Data section –
━━━━━━

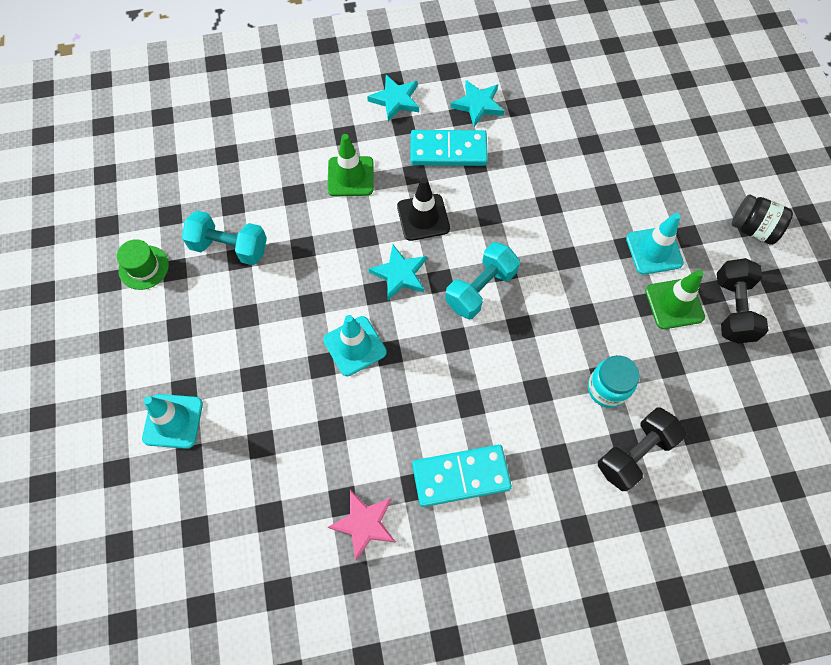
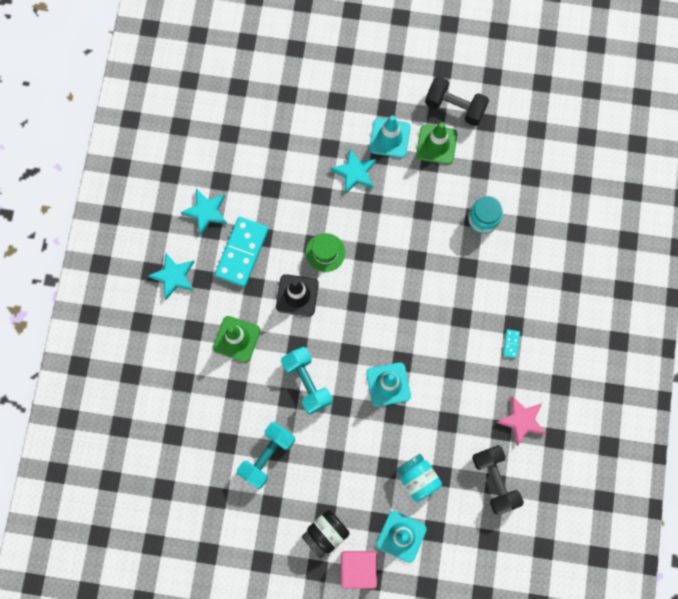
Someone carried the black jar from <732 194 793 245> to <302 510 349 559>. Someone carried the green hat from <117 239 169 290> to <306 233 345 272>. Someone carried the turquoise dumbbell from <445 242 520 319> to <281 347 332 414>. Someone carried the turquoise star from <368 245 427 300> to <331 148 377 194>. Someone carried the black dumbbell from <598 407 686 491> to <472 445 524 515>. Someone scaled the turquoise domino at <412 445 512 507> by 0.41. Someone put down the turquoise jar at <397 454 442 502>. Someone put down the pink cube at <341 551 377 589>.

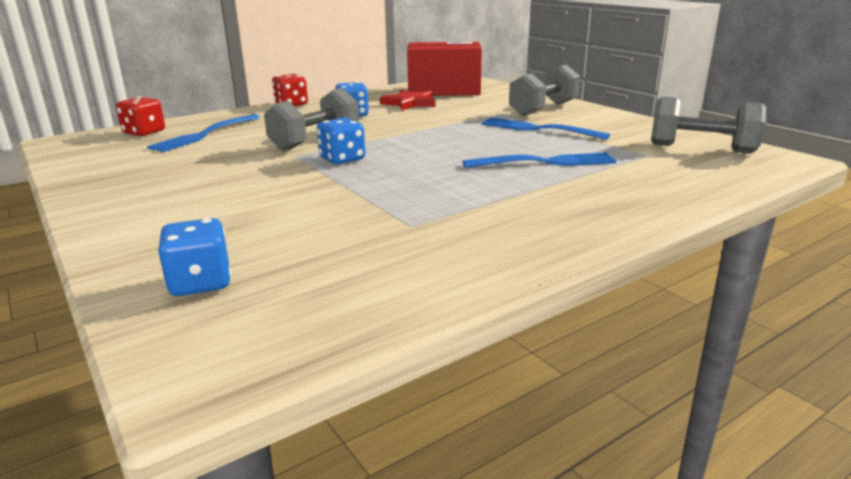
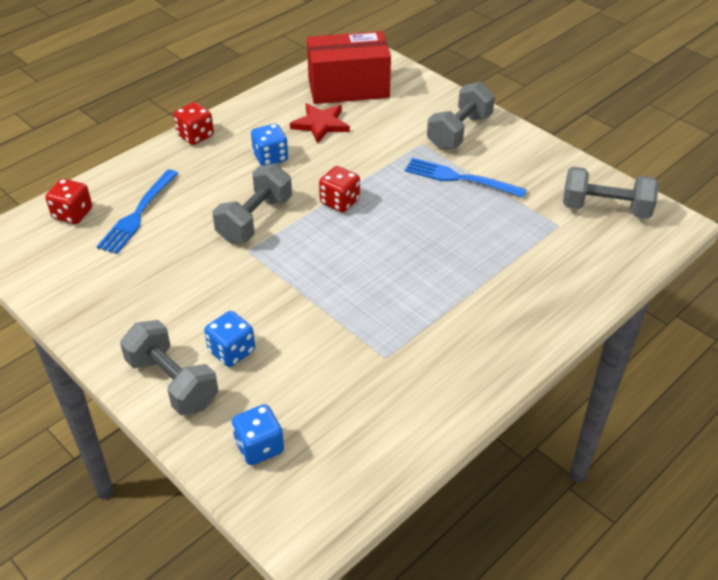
Someone carried the blue dice from <317 118 365 164> to <204 311 255 367>. Someone took away the blue fork at <463 152 616 168>. Someone put down the red dice at <319 166 360 212>. Someone put down the grey dumbbell at <120 320 218 415>.

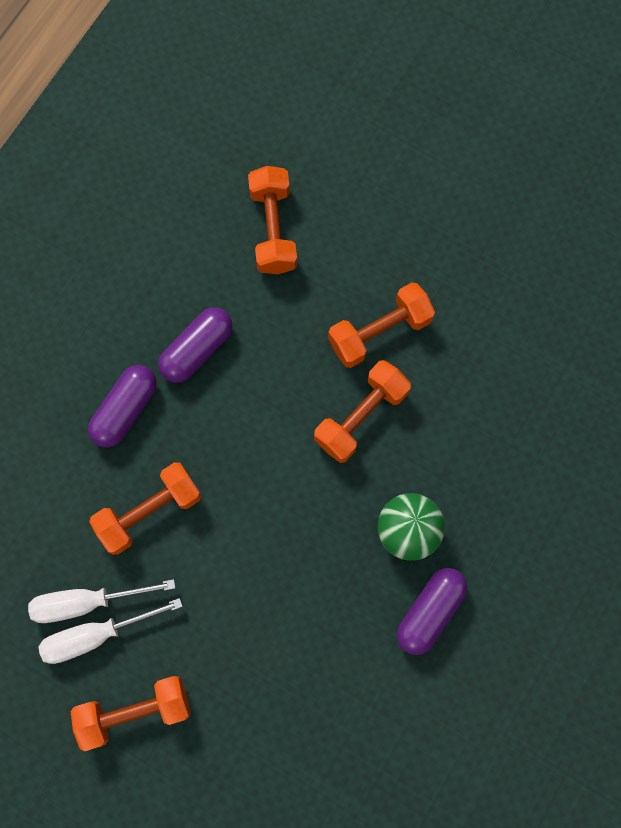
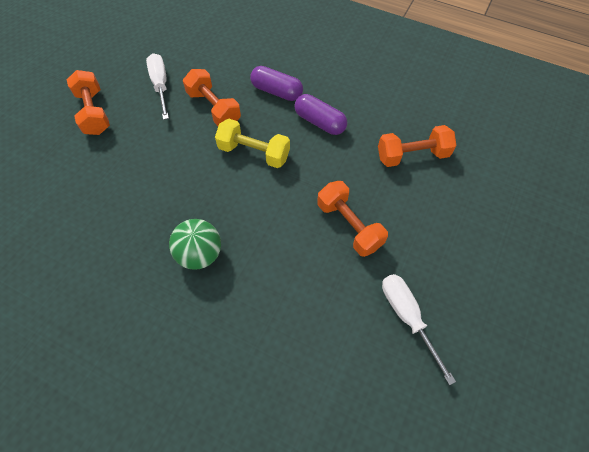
Someone took away the orange dumbbell at <314 360 411 463>. Someone took away the purple capsule at <397 568 467 655>. Someone carried the white screwdriver from <38 598 183 664> to <382 274 456 385>. Someone put down the yellow dumbbell at <215 119 290 168>.

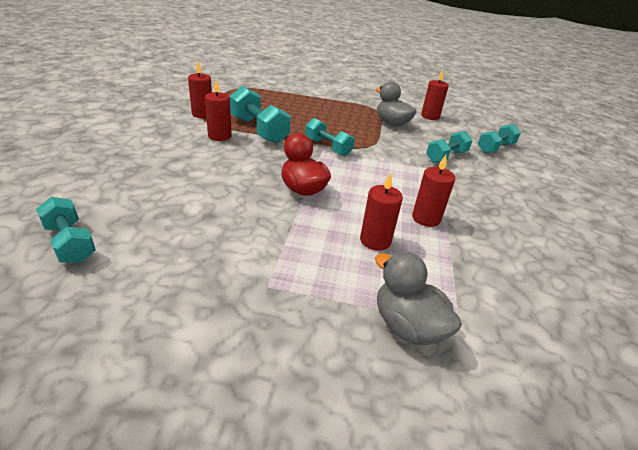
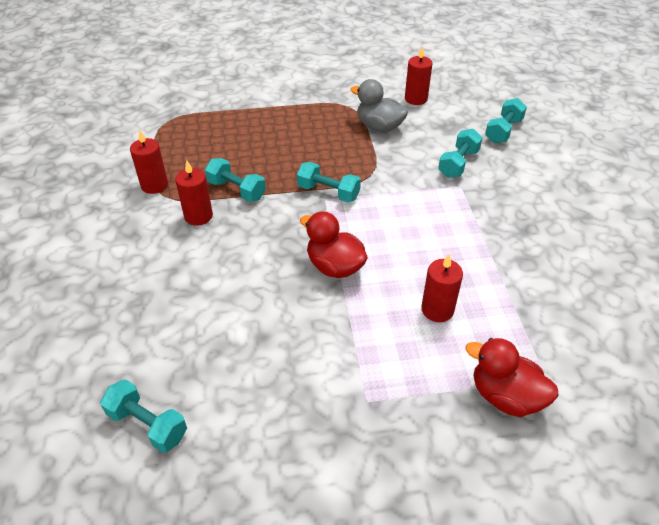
Someone scaled the turquoise dumbbell at <229 86 291 144> by 0.66. Someone took away the red candle at <412 155 455 227>. Someone repainted the grey duck at <375 252 462 345>, which became the red duck at <465 338 559 417>.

━━━━━━

Work item –
Print the whole listing above once more, word for word, without its pictures.

Answer to this problem –
Someone carried the black jar from <732 194 793 245> to <302 510 349 559>. Someone carried the green hat from <117 239 169 290> to <306 233 345 272>. Someone carried the turquoise dumbbell from <445 242 520 319> to <281 347 332 414>. Someone carried the turquoise star from <368 245 427 300> to <331 148 377 194>. Someone carried the black dumbbell from <598 407 686 491> to <472 445 524 515>. Someone scaled the turquoise domino at <412 445 512 507> by 0.41. Someone put down the turquoise jar at <397 454 442 502>. Someone put down the pink cube at <341 551 377 589>.

Someone carried the blue dice from <317 118 365 164> to <204 311 255 367>. Someone took away the blue fork at <463 152 616 168>. Someone put down the red dice at <319 166 360 212>. Someone put down the grey dumbbell at <120 320 218 415>.

Someone took away the orange dumbbell at <314 360 411 463>. Someone took away the purple capsule at <397 568 467 655>. Someone carried the white screwdriver from <38 598 183 664> to <382 274 456 385>. Someone put down the yellow dumbbell at <215 119 290 168>.

Someone scaled the turquoise dumbbell at <229 86 291 144> by 0.66. Someone took away the red candle at <412 155 455 227>. Someone repainted the grey duck at <375 252 462 345>, which became the red duck at <465 338 559 417>.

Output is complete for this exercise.